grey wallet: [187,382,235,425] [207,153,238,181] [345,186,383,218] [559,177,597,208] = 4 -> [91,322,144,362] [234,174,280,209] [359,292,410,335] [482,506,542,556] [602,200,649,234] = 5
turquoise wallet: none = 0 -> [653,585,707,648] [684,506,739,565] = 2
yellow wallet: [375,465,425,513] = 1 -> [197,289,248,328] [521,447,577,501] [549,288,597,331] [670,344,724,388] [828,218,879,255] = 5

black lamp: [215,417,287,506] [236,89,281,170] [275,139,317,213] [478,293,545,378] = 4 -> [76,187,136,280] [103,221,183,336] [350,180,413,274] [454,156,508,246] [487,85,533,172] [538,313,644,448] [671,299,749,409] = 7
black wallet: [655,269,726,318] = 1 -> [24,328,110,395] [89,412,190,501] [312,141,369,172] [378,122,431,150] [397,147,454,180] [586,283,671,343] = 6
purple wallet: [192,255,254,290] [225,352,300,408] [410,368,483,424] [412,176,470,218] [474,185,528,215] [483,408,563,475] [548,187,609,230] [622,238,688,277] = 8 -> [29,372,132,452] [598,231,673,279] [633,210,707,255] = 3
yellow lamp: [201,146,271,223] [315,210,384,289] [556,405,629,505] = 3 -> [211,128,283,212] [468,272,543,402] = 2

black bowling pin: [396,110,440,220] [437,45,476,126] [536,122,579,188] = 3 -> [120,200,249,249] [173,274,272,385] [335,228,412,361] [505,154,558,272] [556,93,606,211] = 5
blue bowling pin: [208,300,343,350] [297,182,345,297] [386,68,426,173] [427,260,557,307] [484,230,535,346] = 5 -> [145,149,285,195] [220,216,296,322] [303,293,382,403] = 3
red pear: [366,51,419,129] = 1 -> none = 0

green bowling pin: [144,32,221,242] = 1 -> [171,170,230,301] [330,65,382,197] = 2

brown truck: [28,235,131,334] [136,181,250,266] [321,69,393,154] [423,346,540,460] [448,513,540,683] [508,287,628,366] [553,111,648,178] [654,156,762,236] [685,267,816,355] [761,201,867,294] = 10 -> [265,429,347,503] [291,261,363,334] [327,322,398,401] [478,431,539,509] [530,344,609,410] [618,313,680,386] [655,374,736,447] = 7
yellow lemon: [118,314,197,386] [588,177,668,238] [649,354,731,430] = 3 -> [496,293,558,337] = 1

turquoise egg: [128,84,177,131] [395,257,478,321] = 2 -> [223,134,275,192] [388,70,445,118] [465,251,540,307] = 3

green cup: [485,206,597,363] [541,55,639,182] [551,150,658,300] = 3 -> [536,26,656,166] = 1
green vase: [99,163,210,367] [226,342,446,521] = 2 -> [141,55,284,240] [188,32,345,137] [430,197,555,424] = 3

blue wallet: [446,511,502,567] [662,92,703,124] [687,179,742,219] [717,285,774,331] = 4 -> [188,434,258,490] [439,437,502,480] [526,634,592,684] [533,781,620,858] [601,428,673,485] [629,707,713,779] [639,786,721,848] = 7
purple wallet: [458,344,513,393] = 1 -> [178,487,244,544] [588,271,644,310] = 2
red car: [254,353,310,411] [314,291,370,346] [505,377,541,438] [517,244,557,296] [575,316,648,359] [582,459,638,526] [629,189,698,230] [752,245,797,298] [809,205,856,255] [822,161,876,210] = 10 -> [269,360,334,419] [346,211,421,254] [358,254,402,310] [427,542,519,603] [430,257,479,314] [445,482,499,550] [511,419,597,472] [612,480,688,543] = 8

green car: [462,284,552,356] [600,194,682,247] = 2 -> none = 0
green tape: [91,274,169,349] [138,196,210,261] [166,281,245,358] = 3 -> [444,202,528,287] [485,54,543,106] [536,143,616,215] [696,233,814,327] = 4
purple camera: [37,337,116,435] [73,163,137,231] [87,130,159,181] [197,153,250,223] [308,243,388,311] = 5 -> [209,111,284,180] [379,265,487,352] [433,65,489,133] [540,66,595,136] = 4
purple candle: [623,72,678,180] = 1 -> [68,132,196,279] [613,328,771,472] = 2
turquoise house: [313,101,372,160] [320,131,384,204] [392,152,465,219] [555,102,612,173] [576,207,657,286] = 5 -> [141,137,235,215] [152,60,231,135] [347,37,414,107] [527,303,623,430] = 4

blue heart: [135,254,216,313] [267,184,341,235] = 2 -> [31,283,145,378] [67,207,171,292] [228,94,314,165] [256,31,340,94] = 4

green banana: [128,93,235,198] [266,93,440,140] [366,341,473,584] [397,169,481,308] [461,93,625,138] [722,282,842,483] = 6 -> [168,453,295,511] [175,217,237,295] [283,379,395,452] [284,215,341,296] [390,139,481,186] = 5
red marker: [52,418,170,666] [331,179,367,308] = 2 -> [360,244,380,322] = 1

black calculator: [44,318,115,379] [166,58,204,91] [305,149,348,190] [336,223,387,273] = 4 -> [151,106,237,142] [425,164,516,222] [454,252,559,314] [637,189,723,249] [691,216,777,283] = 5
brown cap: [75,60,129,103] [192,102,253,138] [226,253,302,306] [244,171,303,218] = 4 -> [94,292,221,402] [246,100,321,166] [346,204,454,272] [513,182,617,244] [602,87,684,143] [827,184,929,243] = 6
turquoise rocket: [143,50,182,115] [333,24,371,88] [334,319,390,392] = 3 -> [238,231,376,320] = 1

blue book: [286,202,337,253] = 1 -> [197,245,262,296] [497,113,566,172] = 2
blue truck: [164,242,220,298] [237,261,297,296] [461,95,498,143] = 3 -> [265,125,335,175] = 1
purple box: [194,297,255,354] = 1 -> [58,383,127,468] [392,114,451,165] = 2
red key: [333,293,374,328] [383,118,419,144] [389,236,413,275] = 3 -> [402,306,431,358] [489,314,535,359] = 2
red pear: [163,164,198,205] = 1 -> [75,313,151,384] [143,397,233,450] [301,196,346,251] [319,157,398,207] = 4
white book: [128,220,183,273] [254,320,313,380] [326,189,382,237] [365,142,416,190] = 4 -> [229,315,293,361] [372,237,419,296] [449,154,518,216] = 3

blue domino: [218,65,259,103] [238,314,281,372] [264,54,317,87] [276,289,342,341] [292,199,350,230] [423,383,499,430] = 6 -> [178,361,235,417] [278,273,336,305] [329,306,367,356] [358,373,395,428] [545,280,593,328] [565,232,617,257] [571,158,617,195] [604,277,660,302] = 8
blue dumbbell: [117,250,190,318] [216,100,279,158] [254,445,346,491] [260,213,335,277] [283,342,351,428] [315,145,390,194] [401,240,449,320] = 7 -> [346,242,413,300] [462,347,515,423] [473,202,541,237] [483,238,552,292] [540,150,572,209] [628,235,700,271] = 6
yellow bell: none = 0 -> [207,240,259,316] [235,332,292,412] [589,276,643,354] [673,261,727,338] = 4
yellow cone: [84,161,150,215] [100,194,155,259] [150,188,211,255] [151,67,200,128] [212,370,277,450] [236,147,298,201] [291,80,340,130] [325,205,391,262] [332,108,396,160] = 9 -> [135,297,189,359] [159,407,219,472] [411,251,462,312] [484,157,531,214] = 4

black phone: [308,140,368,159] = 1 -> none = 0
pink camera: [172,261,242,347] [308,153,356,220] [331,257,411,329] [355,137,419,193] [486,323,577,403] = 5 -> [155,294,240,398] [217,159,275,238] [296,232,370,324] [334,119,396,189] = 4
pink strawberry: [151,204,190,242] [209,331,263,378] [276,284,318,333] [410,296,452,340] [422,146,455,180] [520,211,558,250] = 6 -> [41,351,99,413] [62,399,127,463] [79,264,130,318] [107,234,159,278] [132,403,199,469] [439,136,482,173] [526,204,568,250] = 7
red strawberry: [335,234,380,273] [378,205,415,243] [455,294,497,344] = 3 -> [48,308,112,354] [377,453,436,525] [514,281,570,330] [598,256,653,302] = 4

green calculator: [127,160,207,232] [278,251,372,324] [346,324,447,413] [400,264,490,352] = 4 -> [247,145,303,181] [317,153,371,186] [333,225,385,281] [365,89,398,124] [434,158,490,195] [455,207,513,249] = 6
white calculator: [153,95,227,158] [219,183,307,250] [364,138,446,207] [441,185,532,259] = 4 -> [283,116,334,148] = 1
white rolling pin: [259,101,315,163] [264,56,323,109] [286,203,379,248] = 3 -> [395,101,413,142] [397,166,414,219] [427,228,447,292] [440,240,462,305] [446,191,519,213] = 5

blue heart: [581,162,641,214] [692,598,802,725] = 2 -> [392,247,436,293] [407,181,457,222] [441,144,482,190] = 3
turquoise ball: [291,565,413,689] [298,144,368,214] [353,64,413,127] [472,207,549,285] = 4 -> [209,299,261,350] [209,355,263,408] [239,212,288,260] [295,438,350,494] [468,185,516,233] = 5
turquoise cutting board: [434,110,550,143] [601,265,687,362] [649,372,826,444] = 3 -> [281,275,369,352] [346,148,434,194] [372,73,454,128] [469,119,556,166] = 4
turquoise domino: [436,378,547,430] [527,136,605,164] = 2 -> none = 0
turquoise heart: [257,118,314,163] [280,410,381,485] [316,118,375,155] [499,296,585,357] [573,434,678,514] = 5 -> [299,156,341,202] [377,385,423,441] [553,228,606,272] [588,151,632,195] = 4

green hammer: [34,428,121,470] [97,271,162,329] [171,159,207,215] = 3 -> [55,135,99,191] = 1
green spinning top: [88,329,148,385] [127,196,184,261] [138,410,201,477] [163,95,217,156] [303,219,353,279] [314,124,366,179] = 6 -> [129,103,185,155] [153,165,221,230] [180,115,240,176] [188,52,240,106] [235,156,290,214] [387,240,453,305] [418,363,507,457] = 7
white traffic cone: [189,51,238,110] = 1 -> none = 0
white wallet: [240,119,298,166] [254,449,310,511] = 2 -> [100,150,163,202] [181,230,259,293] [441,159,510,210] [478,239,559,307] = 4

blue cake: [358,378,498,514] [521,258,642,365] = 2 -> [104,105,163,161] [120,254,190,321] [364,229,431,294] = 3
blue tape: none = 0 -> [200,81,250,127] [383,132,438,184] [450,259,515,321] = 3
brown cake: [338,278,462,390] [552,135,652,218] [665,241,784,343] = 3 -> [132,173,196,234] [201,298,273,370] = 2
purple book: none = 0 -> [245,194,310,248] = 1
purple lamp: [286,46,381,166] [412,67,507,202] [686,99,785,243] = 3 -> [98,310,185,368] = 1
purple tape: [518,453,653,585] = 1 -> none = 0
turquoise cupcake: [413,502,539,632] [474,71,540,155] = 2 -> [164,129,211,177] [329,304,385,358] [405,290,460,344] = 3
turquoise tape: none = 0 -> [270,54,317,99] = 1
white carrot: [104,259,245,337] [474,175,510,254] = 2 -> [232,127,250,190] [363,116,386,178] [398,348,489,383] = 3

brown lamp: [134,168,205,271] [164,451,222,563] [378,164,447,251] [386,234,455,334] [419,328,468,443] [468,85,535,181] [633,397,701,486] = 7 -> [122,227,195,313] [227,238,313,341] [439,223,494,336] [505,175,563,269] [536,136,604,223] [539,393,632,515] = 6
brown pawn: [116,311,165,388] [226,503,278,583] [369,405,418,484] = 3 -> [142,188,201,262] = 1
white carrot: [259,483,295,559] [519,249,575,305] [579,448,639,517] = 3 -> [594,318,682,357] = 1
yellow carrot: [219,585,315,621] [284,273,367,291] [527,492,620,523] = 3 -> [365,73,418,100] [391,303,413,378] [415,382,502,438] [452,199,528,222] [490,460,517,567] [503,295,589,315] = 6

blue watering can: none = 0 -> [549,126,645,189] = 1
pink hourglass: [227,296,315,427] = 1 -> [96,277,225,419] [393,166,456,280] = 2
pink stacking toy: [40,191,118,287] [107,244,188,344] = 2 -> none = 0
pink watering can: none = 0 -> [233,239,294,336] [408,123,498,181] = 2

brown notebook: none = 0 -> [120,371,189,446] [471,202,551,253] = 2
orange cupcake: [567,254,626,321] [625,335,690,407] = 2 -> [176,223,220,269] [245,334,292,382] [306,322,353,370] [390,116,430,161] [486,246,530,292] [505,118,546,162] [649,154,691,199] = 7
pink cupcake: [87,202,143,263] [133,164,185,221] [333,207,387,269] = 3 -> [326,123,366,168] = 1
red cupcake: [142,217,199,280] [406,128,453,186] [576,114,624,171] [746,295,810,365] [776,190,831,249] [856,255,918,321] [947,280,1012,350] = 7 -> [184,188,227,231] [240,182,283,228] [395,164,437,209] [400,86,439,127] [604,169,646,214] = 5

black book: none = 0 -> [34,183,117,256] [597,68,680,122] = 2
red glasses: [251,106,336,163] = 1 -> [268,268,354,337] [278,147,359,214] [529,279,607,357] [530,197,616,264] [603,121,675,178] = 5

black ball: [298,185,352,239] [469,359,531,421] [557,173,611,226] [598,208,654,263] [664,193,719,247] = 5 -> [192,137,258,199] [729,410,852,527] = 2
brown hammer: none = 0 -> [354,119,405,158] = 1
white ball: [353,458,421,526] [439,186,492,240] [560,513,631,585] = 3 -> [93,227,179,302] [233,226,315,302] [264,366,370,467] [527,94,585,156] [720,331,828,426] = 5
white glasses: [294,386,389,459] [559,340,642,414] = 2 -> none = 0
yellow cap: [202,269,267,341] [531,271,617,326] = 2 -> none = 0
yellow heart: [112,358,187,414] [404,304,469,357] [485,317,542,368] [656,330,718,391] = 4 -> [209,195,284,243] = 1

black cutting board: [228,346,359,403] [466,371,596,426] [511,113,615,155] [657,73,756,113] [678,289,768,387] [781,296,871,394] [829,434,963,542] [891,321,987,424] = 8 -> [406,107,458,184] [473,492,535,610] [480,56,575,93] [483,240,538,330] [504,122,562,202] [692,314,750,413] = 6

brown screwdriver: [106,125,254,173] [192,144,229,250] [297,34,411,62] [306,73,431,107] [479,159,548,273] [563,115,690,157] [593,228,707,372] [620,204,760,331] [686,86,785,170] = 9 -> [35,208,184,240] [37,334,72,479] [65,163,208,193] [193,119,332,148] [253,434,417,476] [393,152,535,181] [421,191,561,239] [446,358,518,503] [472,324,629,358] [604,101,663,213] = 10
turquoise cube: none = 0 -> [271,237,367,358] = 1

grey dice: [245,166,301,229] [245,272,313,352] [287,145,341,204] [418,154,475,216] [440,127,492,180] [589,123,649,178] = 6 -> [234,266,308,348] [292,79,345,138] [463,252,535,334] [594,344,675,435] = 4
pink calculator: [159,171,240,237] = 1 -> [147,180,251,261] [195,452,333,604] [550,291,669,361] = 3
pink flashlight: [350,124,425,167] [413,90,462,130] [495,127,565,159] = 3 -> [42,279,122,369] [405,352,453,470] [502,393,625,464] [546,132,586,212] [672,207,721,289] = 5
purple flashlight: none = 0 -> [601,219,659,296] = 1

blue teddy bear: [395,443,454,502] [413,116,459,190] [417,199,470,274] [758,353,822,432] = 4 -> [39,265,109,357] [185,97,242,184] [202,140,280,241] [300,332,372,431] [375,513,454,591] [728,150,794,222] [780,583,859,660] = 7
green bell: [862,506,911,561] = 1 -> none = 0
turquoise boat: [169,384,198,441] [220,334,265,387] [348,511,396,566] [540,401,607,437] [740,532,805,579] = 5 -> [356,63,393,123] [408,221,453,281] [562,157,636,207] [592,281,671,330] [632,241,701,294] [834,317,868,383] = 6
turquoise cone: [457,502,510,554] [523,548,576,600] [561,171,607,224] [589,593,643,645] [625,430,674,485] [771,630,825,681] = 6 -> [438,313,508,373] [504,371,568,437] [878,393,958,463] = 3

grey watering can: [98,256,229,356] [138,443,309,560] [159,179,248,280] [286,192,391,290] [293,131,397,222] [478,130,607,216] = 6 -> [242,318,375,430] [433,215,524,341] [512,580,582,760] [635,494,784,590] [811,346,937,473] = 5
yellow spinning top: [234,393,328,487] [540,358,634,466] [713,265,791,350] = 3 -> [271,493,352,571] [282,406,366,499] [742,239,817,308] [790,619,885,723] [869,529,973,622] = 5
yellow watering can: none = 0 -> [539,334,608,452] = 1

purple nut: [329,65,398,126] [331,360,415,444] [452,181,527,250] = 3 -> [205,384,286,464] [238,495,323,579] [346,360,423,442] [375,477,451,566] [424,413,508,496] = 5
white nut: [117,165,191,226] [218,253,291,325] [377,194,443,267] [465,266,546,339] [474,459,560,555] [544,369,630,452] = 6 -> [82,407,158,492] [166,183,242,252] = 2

### WHAT YOU SHOULD DO
Please output exactly the lines between the one holding "blue wallet: [446,511,502,567]" and the one holding "green car: [462,284,552,356]" in the records above, inclusive, and nothing more.

### ANSWER BOX
blue wallet: [446,511,502,567] [662,92,703,124] [687,179,742,219] [717,285,774,331] = 4 -> [188,434,258,490] [439,437,502,480] [526,634,592,684] [533,781,620,858] [601,428,673,485] [629,707,713,779] [639,786,721,848] = 7
purple wallet: [458,344,513,393] = 1 -> [178,487,244,544] [588,271,644,310] = 2
red car: [254,353,310,411] [314,291,370,346] [505,377,541,438] [517,244,557,296] [575,316,648,359] [582,459,638,526] [629,189,698,230] [752,245,797,298] [809,205,856,255] [822,161,876,210] = 10 -> [269,360,334,419] [346,211,421,254] [358,254,402,310] [427,542,519,603] [430,257,479,314] [445,482,499,550] [511,419,597,472] [612,480,688,543] = 8

green car: [462,284,552,356] [600,194,682,247] = 2 -> none = 0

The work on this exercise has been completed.